>> Begin Material provided
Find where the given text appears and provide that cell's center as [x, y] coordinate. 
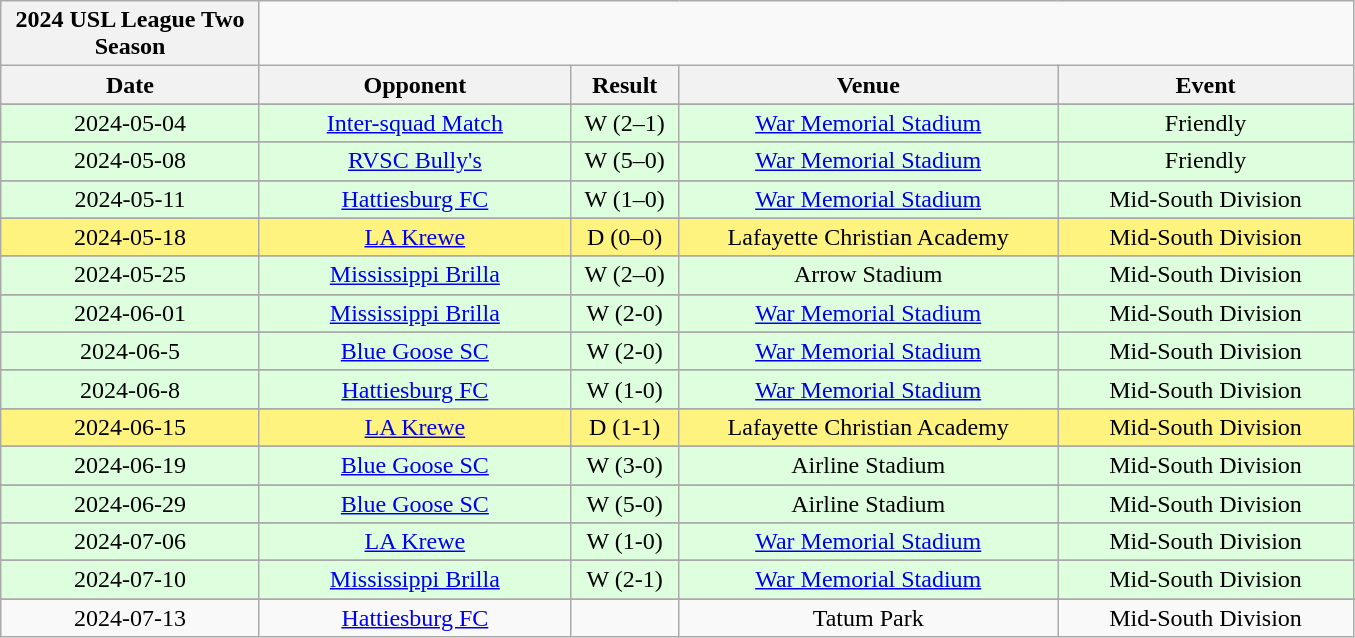
2024-06-8 [130, 389]
2024-07-13 [130, 618]
D (0–0) [624, 237]
Arrow Stadium [868, 275]
Inter-squad Match [414, 123]
W (5-0) [624, 503]
RVSC Bully's [414, 161]
W (2-1) [624, 580]
Venue [868, 85]
2024-05-04 [130, 123]
2024-05-25 [130, 275]
W (2–0) [624, 275]
W (3-0) [624, 465]
2024 USL League Two Season [130, 34]
Date [130, 85]
2024-06-15 [130, 427]
2024-05-11 [130, 199]
D (1-1) [624, 427]
W (2–1) [624, 123]
W (1–0) [624, 199]
Event [1206, 85]
W (5–0) [624, 161]
Result [624, 85]
2024-06-29 [130, 503]
2024-06-5 [130, 351]
Tatum Park [868, 618]
2024-07-06 [130, 542]
Opponent [414, 85]
2024-07-10 [130, 580]
2024-06-19 [130, 465]
2024-05-18 [130, 237]
2024-06-01 [130, 313]
2024-05-08 [130, 161]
>> End Material provided
Work required =
Arrange every line of the data above as a numbered list, leaving out blank lines and the picture.

Reply to the task =
1. Find where the given text appears and provide that cell's center as [x, y] coordinate. 
2. 2024-06-8 [130, 389]
3. 2024-07-13 [130, 618]
4. D (0–0) [624, 237]
5. Arrow Stadium [868, 275]
6. Inter-squad Match [414, 123]
7. W (5-0) [624, 503]
8. RVSC Bully's [414, 161]
9. W (2-1) [624, 580]
10. Venue [868, 85]
11. 2024-05-04 [130, 123]
12. 2024-05-25 [130, 275]
13. W (2–0) [624, 275]
14. W (3-0) [624, 465]
15. 2024 USL League Two Season [130, 34]
16. Date [130, 85]
17. 2024-06-15 [130, 427]
18. 2024-05-11 [130, 199]
19. D (1-1) [624, 427]
20. W (2–1) [624, 123]
21. W (1–0) [624, 199]
22. Event [1206, 85]
23. W (5–0) [624, 161]
24. Result [624, 85]
25. 2024-06-29 [130, 503]
26. 2024-06-5 [130, 351]
27. Tatum Park [868, 618]
28. 2024-07-06 [130, 542]
29. Opponent [414, 85]
30. 2024-07-10 [130, 580]
31. 2024-06-19 [130, 465]
32. 2024-05-18 [130, 237]
33. 2024-06-01 [130, 313]
34. 2024-05-08 [130, 161]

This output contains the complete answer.